Given entries =>
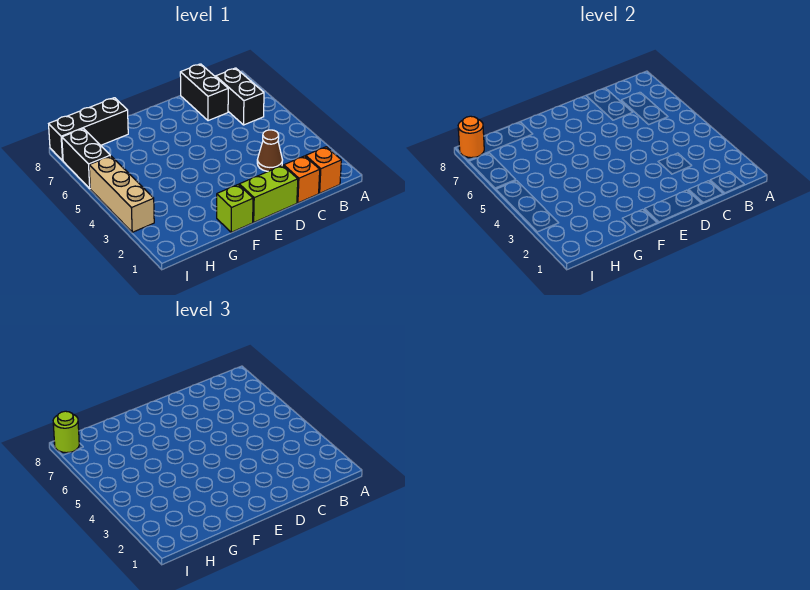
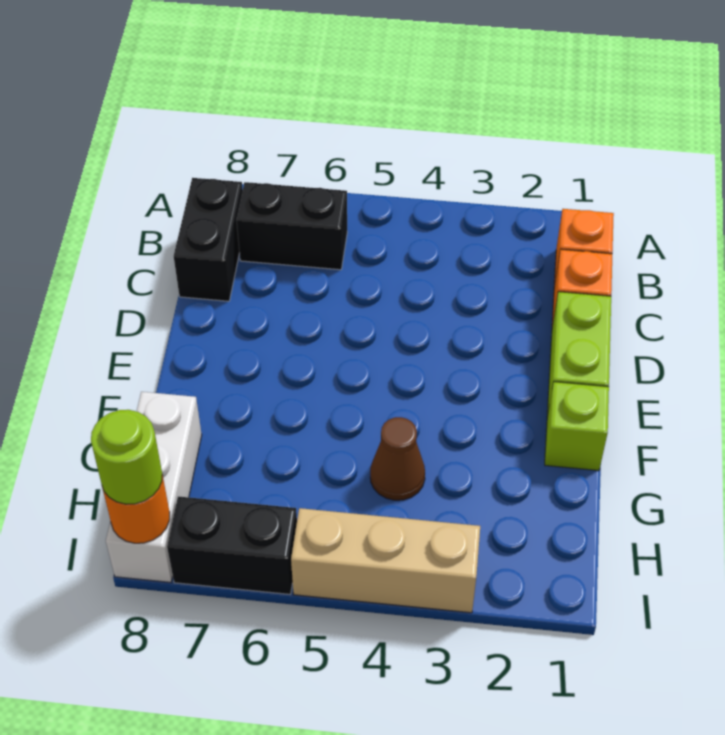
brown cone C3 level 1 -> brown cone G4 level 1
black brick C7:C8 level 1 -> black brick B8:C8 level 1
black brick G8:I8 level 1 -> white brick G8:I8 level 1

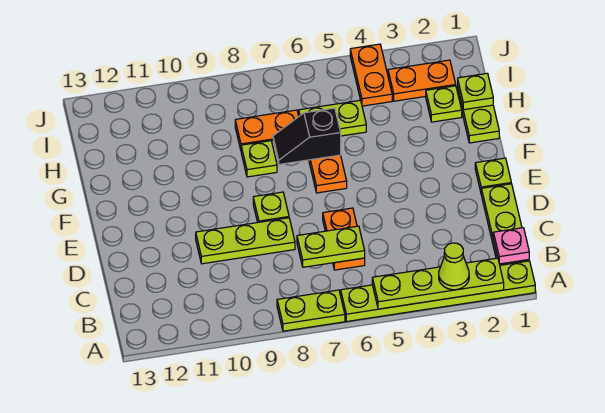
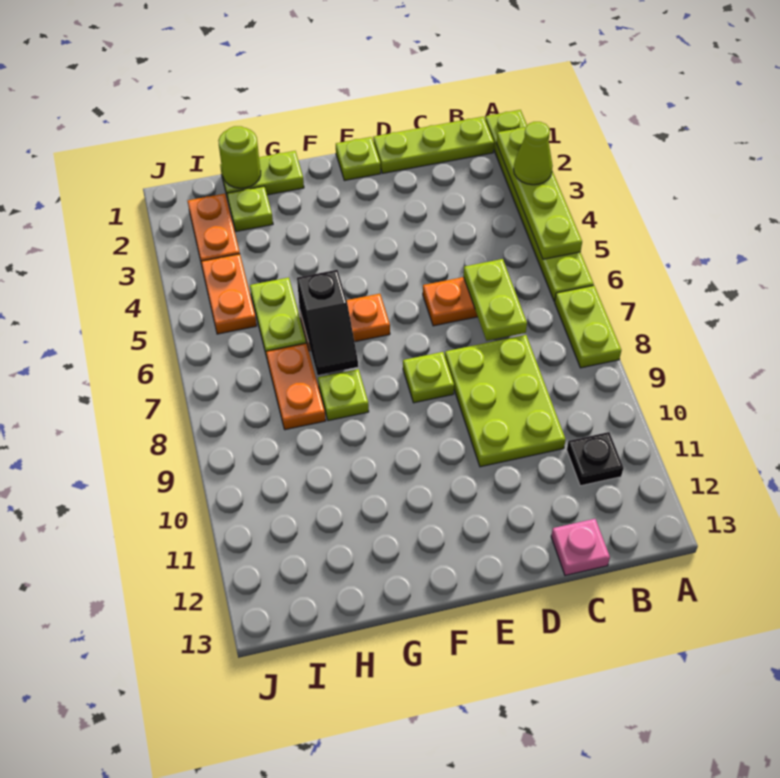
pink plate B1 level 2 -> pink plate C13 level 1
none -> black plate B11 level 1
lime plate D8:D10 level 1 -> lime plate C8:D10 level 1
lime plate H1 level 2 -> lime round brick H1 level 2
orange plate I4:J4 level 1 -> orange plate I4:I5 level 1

Task brief => Retype the lines of the material from the one containing "lime plate D8:D10" through the last line, exactly, and give no other lines.

Answer below =>
lime plate D8:D10 level 1 -> lime plate C8:D10 level 1
lime plate H1 level 2 -> lime round brick H1 level 2
orange plate I4:J4 level 1 -> orange plate I4:I5 level 1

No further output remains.